### TASK OBJECTIVE
Could you transcribe exactly the lines from the one containing "Arianna: [204,374,237,401] ->" through the last line of the records below, leaving out the pictures?
************
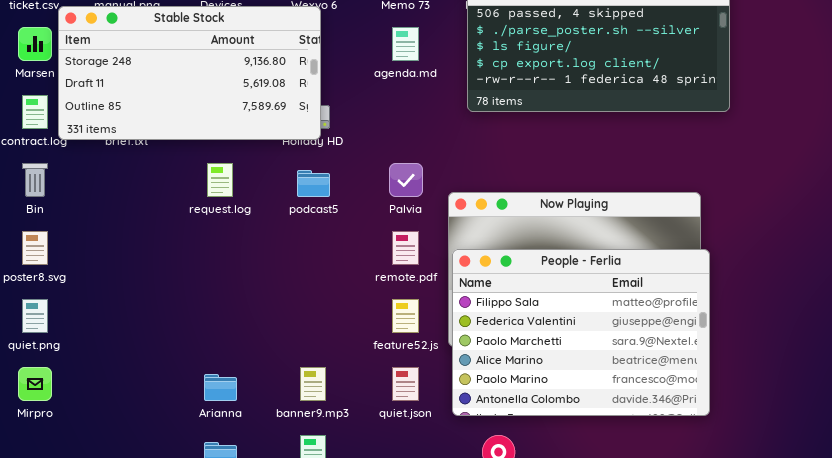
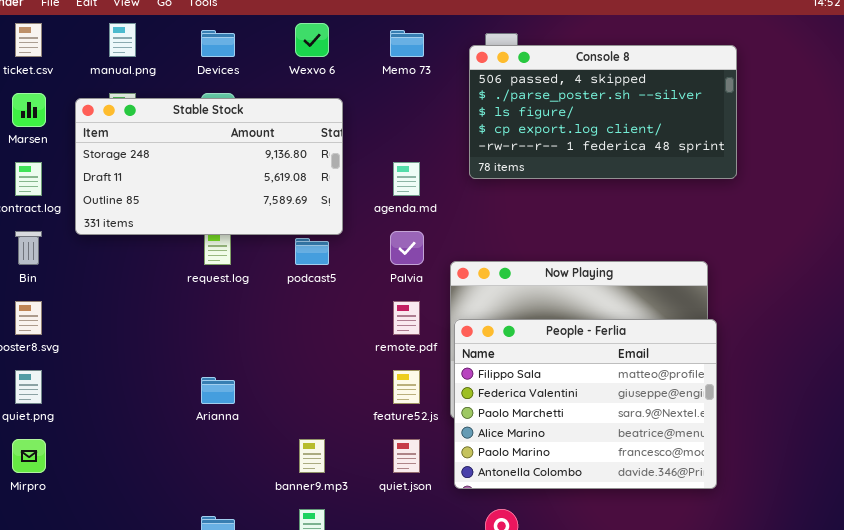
Stable Stock: [58,6,321,140] -> [75,98,343,235], moved
agenda.md: [392,27,419,61] -> [393,162,420,196], moved
Arianna: [204,374,237,401] -> [201,377,235,404], moved

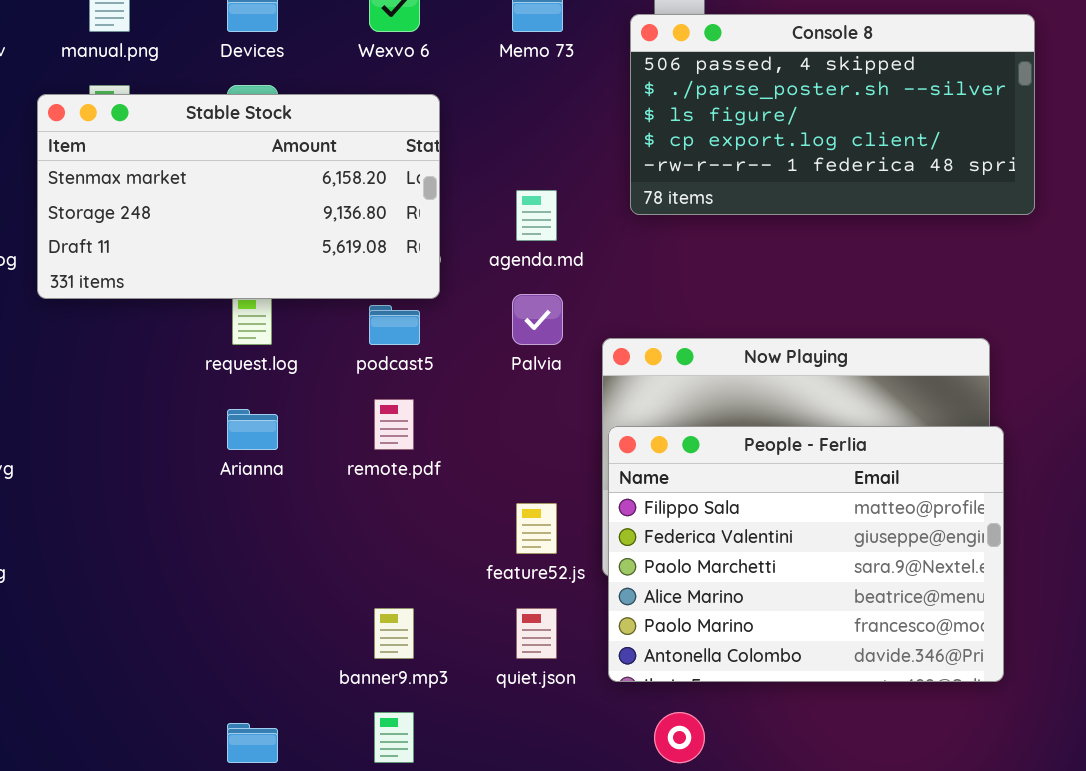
Stable Stock: [75,98,343,235] -> [37,94,440,299], scrolled up 1 row
remote.pdf: [393,301,420,335] -> [374,399,414,450], moved
Arianna: [201,377,235,404] -> [227,409,278,450], moved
************
### EXERCISE ANSWER
Arianna: [204,374,237,401] -> [201,377,235,404], moved

Stable Stock: [75,98,343,235] -> [37,94,440,299], scrolled up 1 row
remote.pdf: [393,301,420,335] -> [374,399,414,450], moved
Arianna: [201,377,235,404] -> [227,409,278,450], moved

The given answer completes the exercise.